====== Information given ======
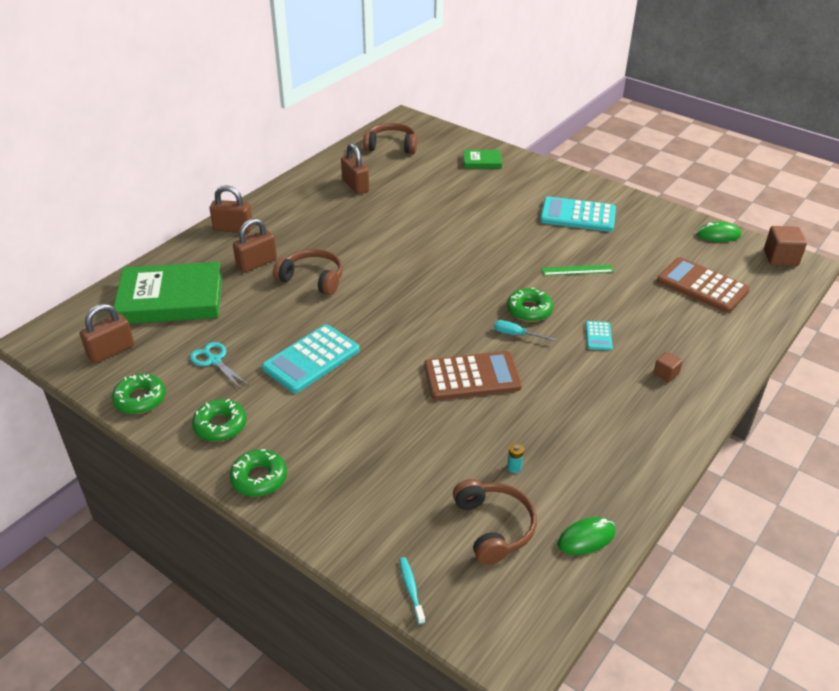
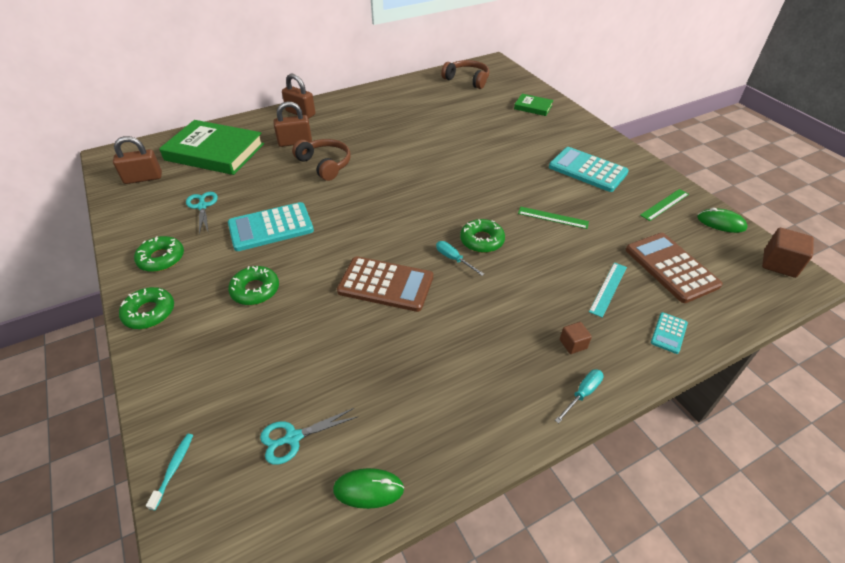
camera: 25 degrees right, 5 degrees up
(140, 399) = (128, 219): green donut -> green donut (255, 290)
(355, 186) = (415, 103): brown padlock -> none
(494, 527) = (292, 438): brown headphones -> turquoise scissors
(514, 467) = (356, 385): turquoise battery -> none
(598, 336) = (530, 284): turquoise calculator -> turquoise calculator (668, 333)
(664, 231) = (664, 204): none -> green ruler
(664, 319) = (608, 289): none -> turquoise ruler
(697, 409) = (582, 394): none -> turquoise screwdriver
======
====== Information given ======
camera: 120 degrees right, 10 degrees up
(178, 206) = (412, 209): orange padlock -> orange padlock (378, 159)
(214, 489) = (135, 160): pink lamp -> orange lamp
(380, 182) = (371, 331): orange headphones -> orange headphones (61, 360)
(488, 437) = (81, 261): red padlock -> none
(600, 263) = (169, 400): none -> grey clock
======
→ **Written task**: Print exactly the lines of the listing above starting at the line containing "(598, 336) = (530, 284): turquoise" and ending at the line containing "(697, 409) = (582, 394): none", both included.

→ **Output for this exercise**:
(598, 336) = (530, 284): turquoise calculator -> turquoise calculator (668, 333)
(664, 231) = (664, 204): none -> green ruler
(664, 319) = (608, 289): none -> turquoise ruler
(697, 409) = (582, 394): none -> turquoise screwdriver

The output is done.